TASK ITEM →
Please transcribe exactly the lines from the line holding "SONAR3 pin TRIG: A2 -> D9" through the end of the data below, and skip any pictures.
****************************************
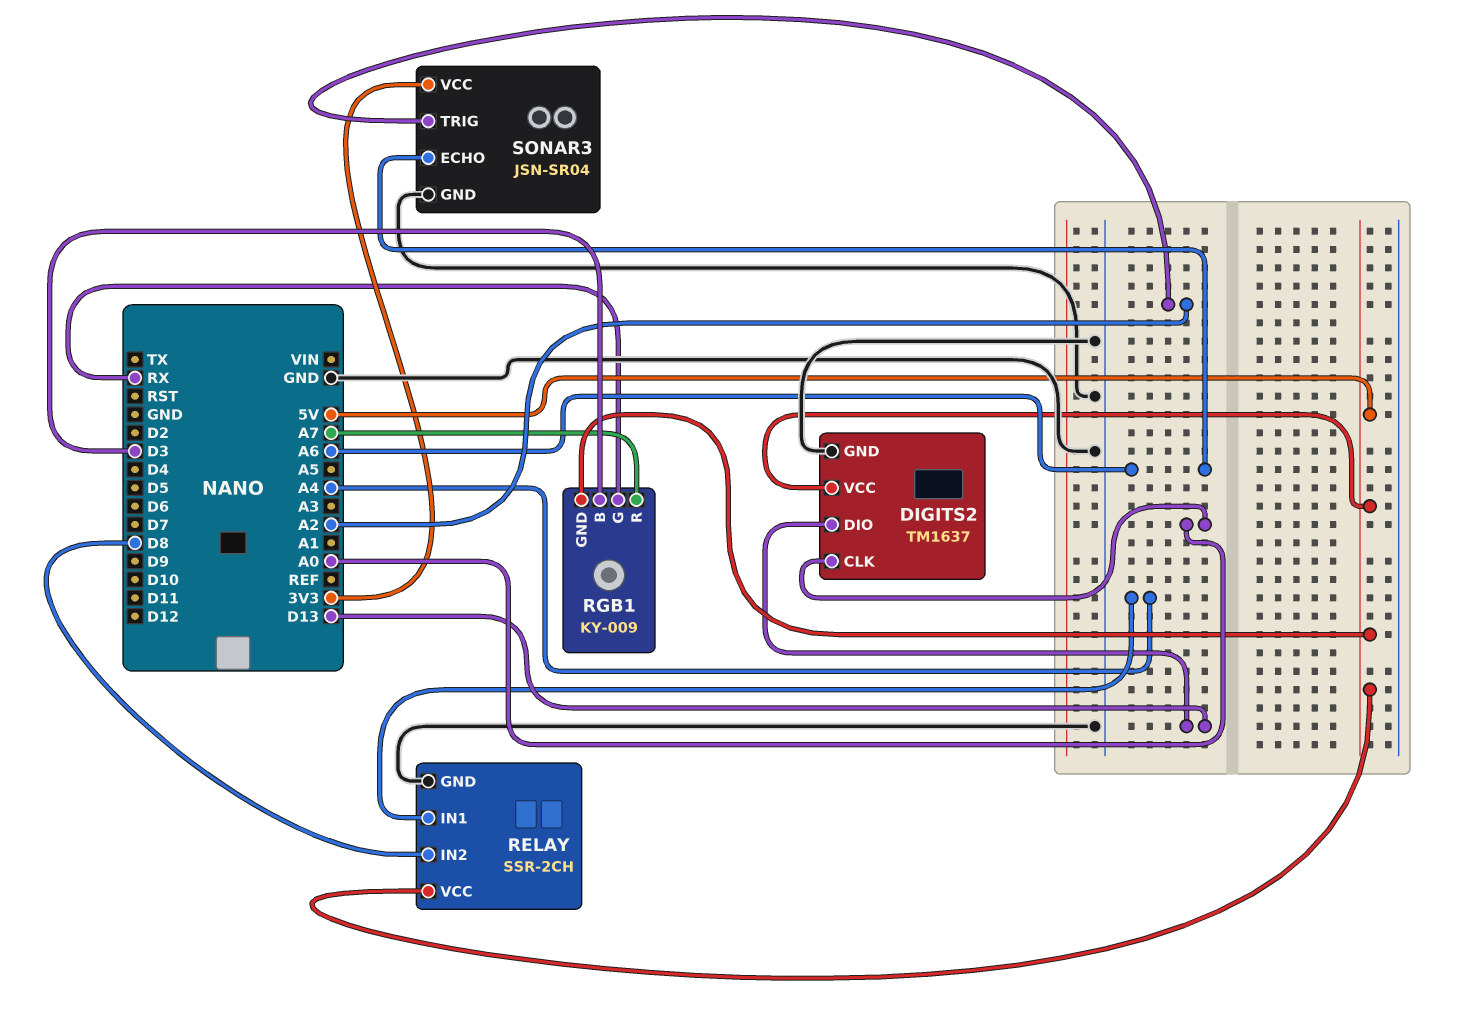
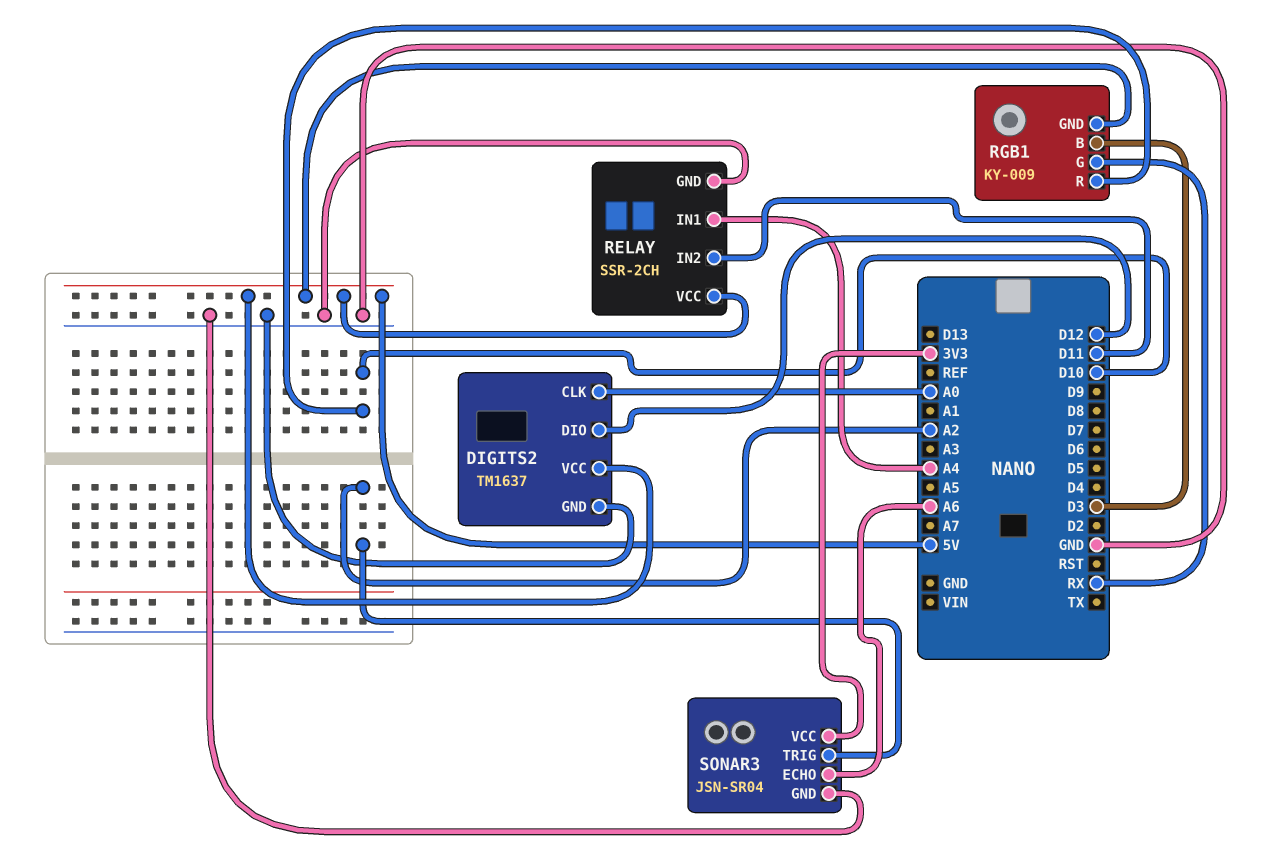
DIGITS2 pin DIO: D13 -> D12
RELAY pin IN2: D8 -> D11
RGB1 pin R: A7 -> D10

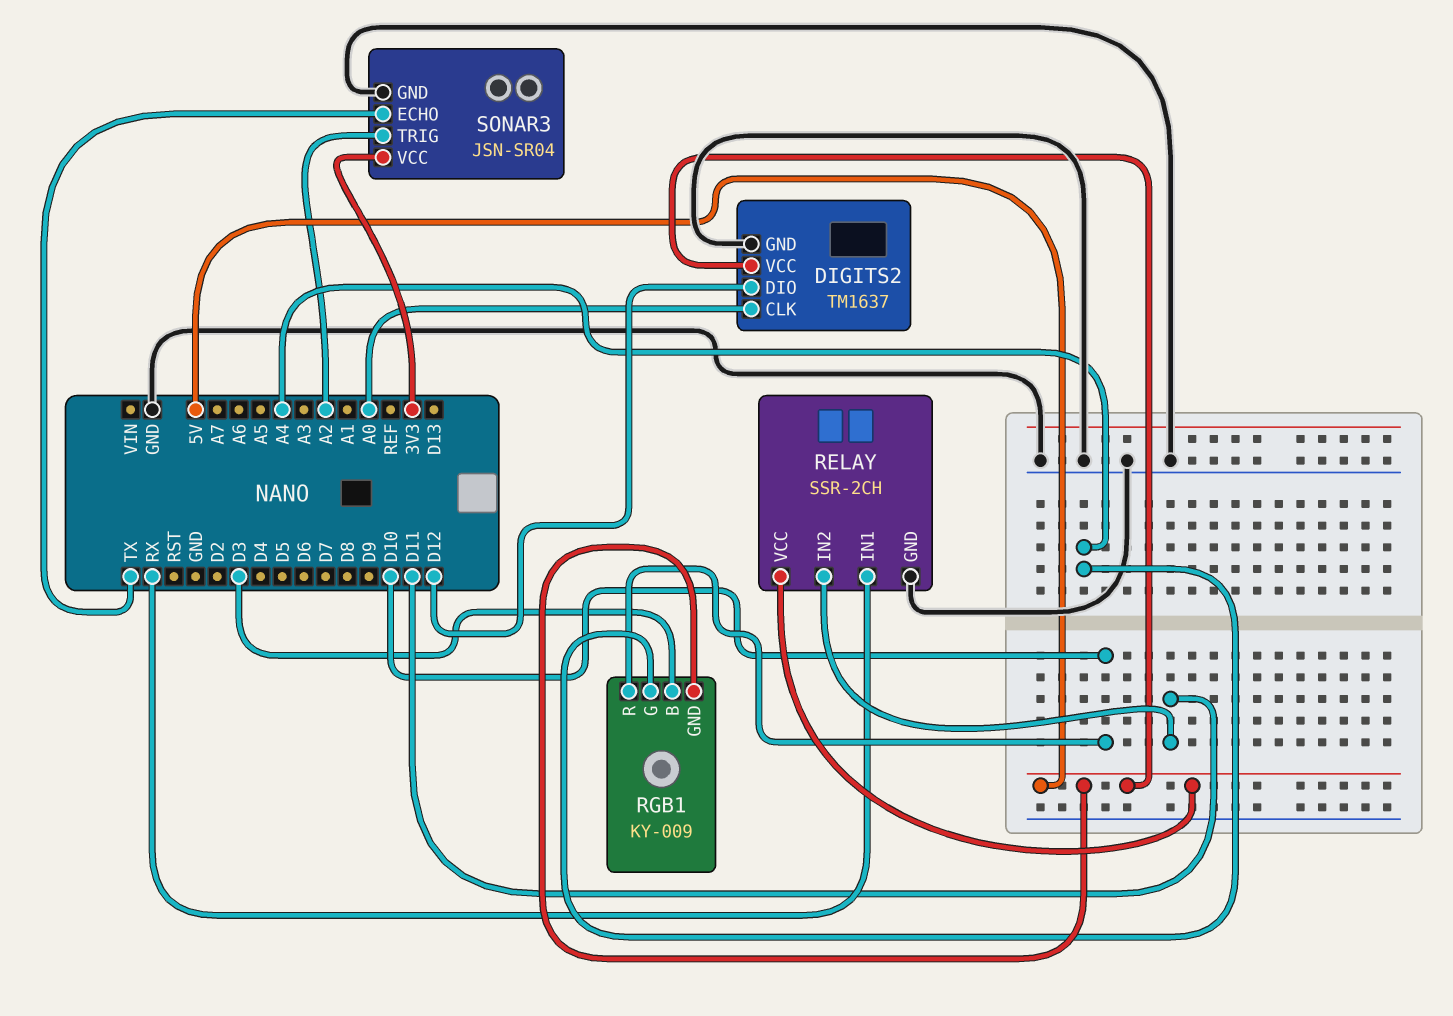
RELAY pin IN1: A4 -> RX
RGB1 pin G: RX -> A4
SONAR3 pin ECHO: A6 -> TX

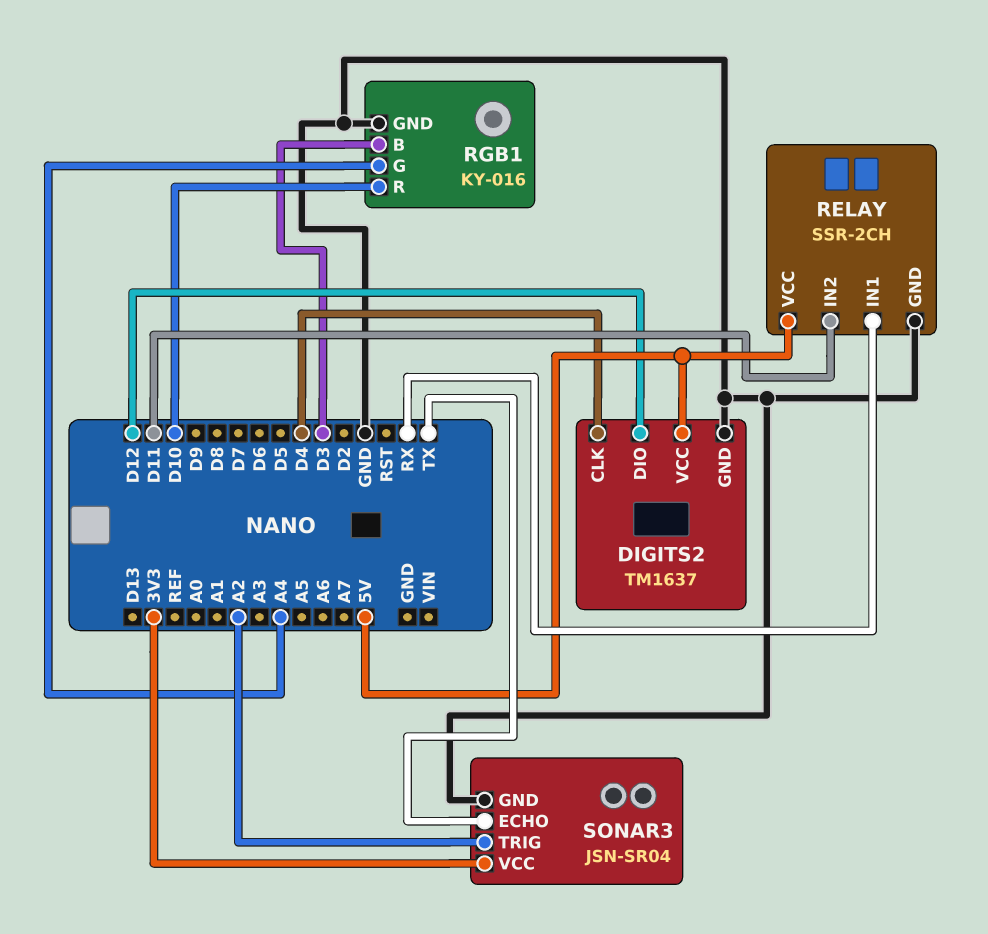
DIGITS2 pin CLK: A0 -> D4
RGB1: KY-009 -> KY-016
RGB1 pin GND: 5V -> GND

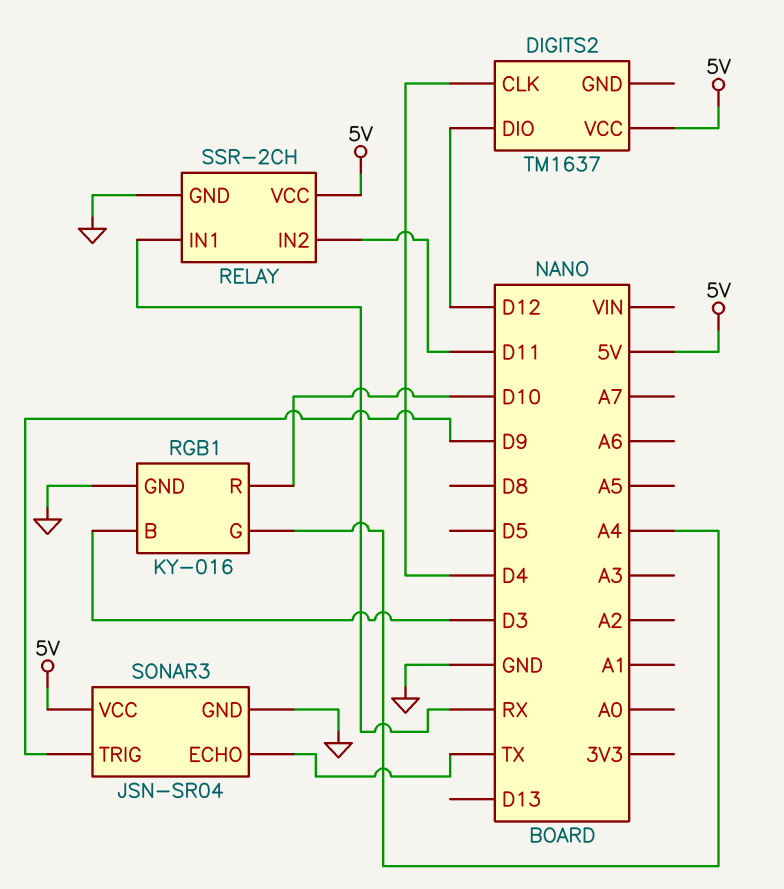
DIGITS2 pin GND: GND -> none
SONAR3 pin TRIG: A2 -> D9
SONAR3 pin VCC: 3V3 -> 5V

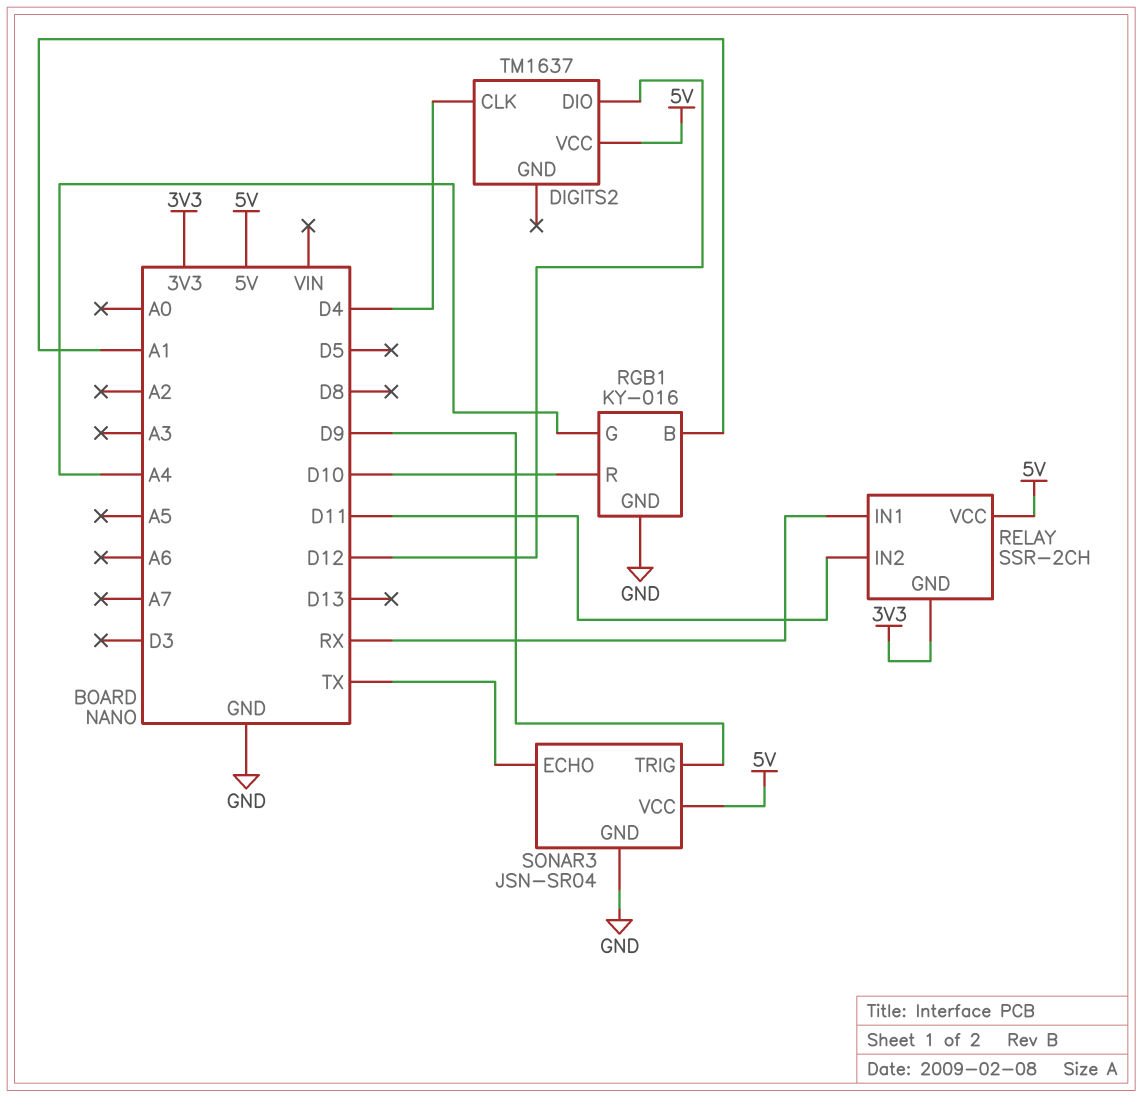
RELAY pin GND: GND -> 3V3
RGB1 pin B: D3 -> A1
****************************************
WRITTEN REPLY →
SONAR3 pin TRIG: A2 -> D9
SONAR3 pin VCC: 3V3 -> 5V

RELAY pin GND: GND -> 3V3
RGB1 pin B: D3 -> A1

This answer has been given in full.